- _What you have to do_: Write out each record exactly and skip every image.

- _Given data_:
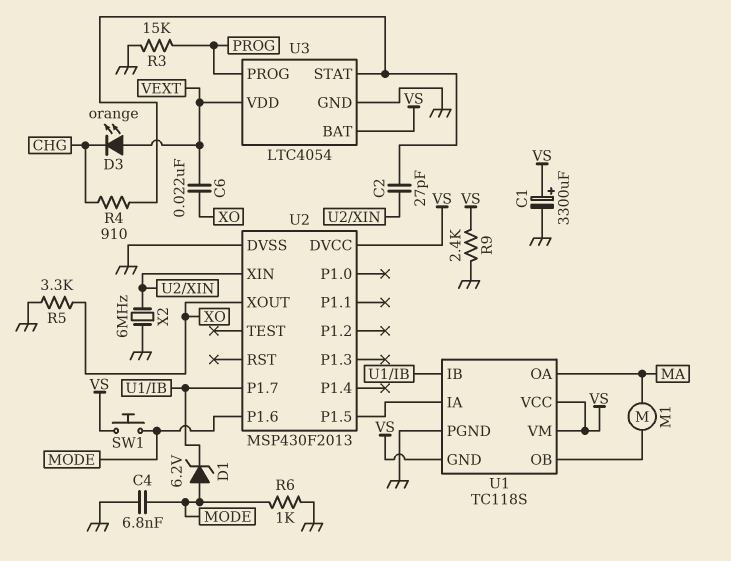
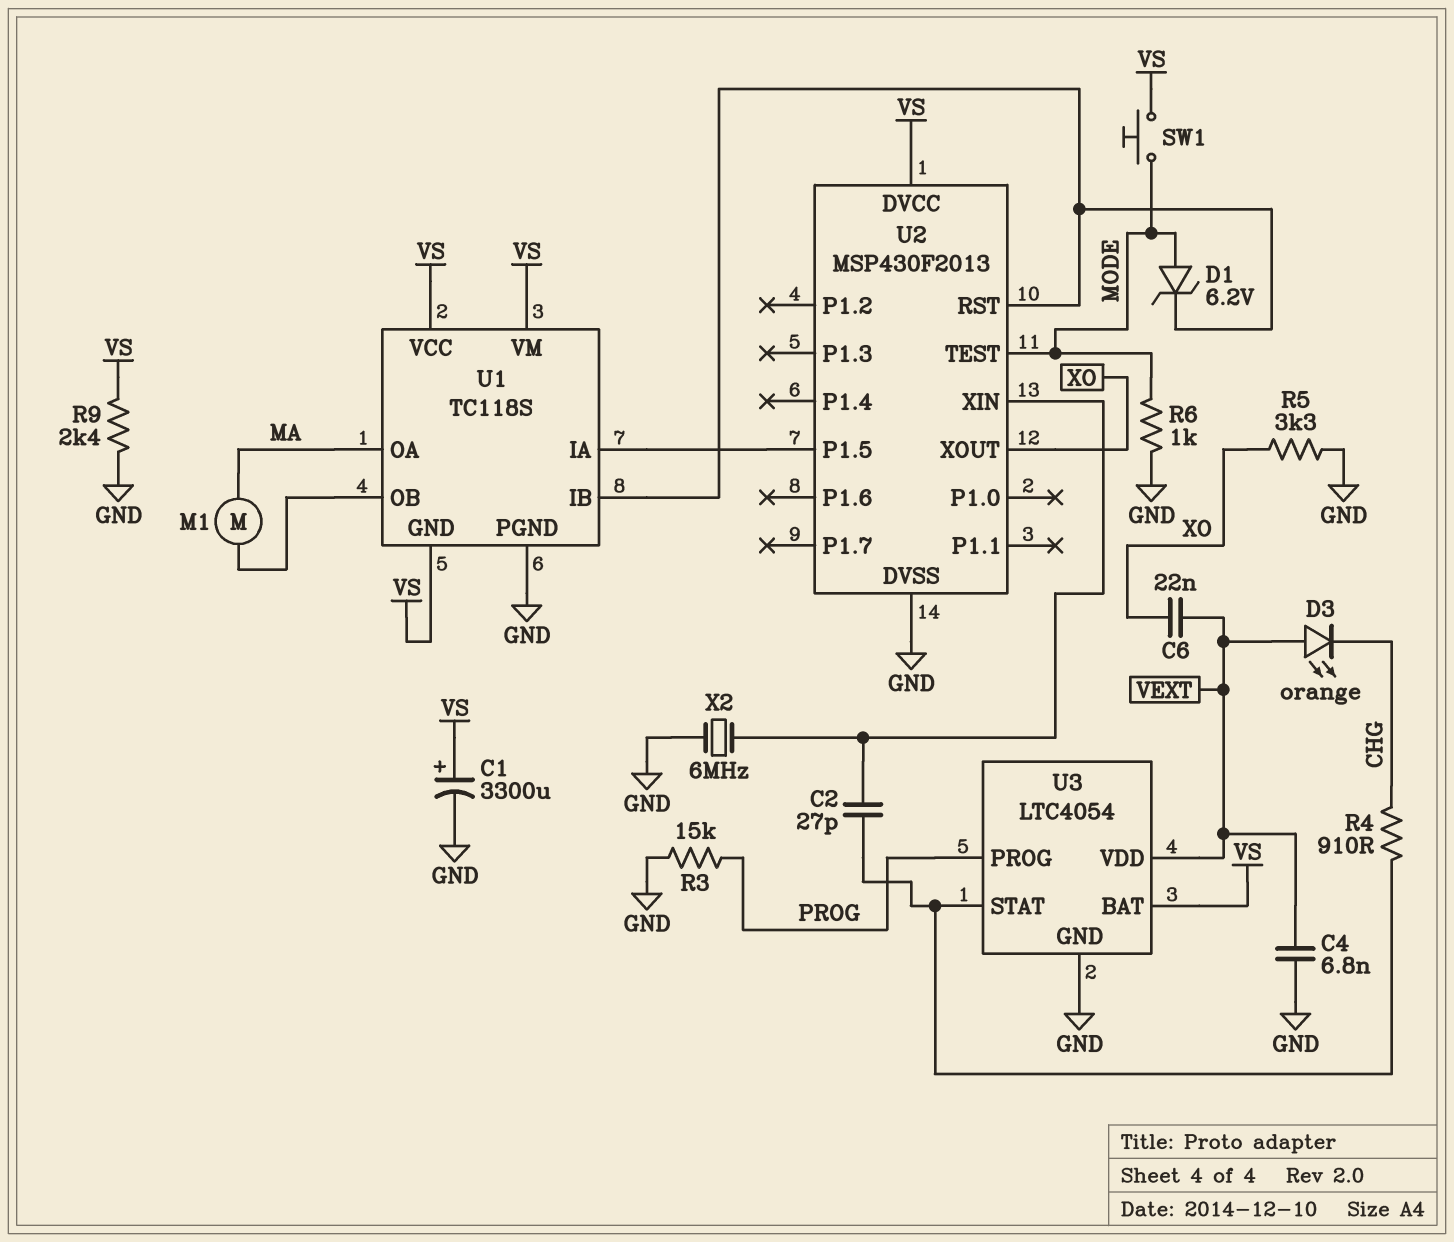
C4: 6.8nF (GND, MODE) -> 6.8nF (GND, VEXT)
U2 pin P1.6: MODE -> none
U2 pin P1.7: U1/IB -> none
U2 pin RST: none -> U1/IB
U2 pin TEST: none -> MODE

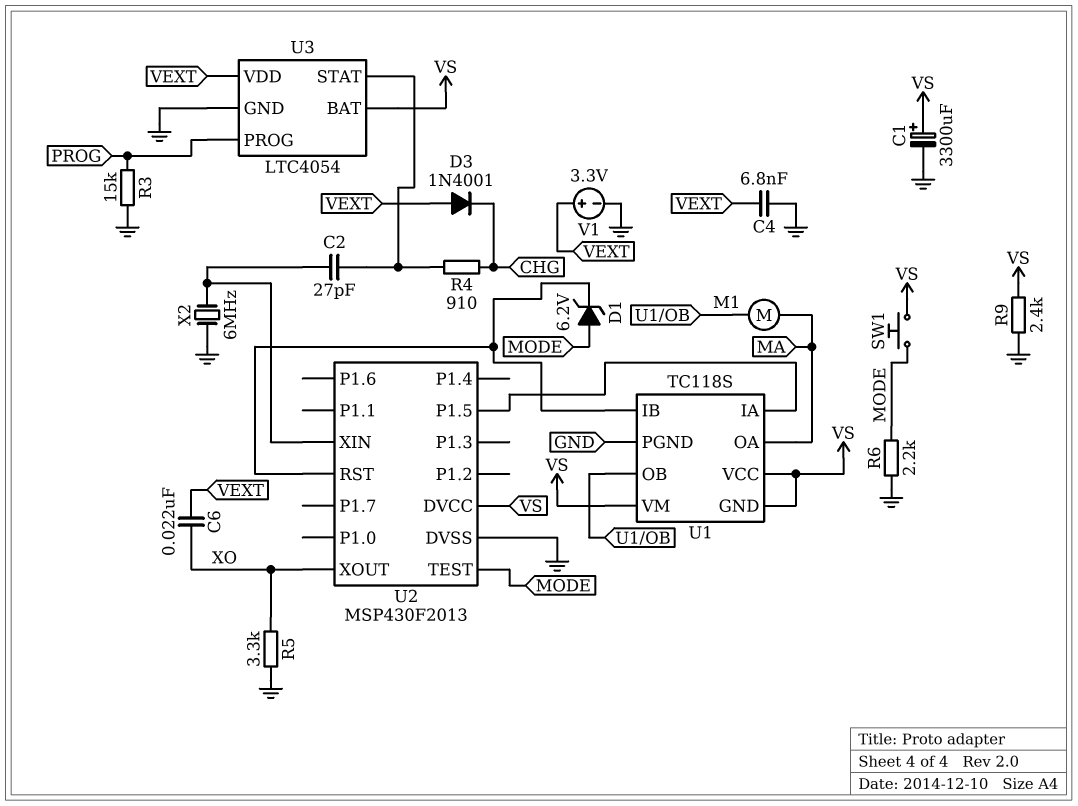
D3: LED orange (A VEXT, K CHG) -> diode 1N4001 (A VEXT, K CHG)
R6: 1k (GND, MODE) -> 2.2k (GND, MODE)
V1: none -> 3.3V (plus VEXT, minus GND)

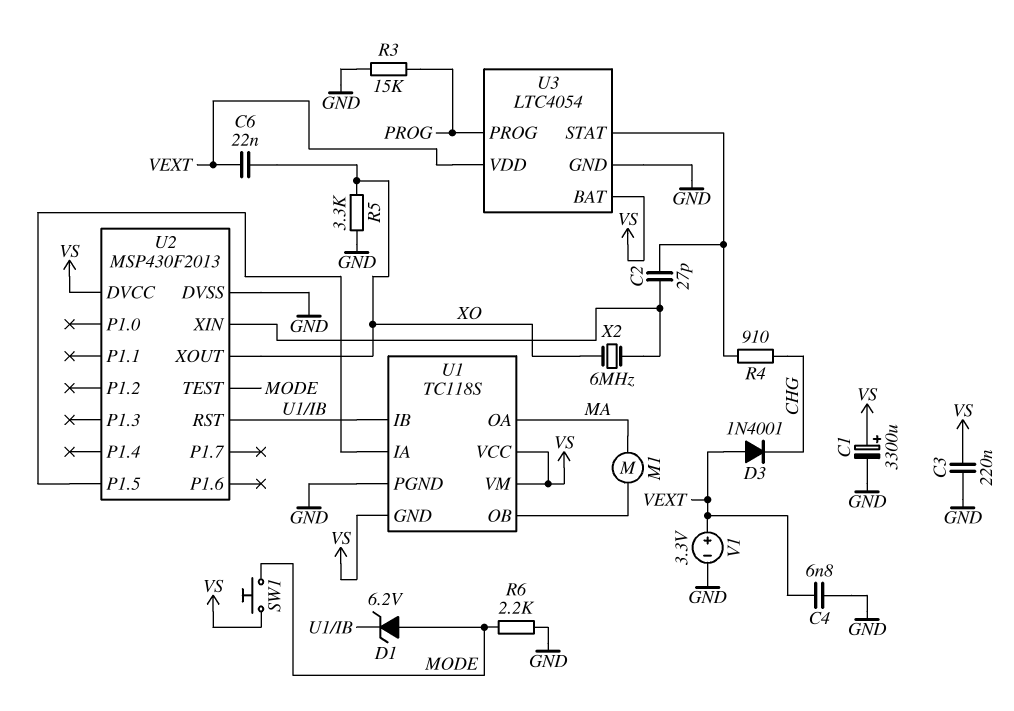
C3: none -> 220nF (GND, VS)
R9: 2.4k (GND, VS) -> none
X2: 6MHz (GND, U2/XIN) -> 6MHz (U2/XIN, XO)

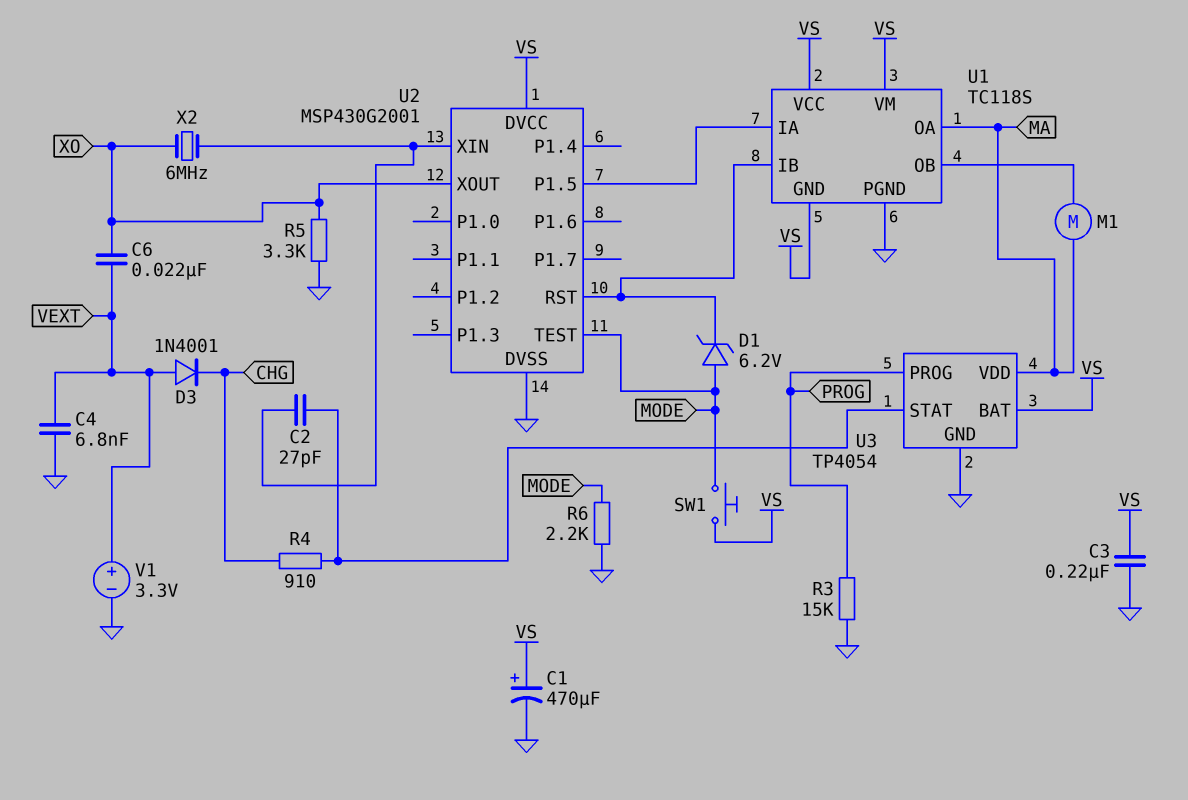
C1: 3300uF (plus VS, minus GND) -> 470uF (plus VS, minus GND)
U2: MSP430F2013 -> MSP430G2001
U3: LTC4054 -> TP4054
U3 pin VDD: VEXT -> MA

- _Task output_:
C4: 6.8nF (GND, MODE) -> 6.8nF (GND, VEXT)
U2 pin P1.6: MODE -> none
U2 pin P1.7: U1/IB -> none
U2 pin RST: none -> U1/IB
U2 pin TEST: none -> MODE

D3: LED orange (A VEXT, K CHG) -> diode 1N4001 (A VEXT, K CHG)
R6: 1k (GND, MODE) -> 2.2k (GND, MODE)
V1: none -> 3.3V (plus VEXT, minus GND)

C3: none -> 220nF (GND, VS)
R9: 2.4k (GND, VS) -> none
X2: 6MHz (GND, U2/XIN) -> 6MHz (U2/XIN, XO)

C1: 3300uF (plus VS, minus GND) -> 470uF (plus VS, minus GND)
U2: MSP430F2013 -> MSP430G2001
U3: LTC4054 -> TP4054
U3 pin VDD: VEXT -> MA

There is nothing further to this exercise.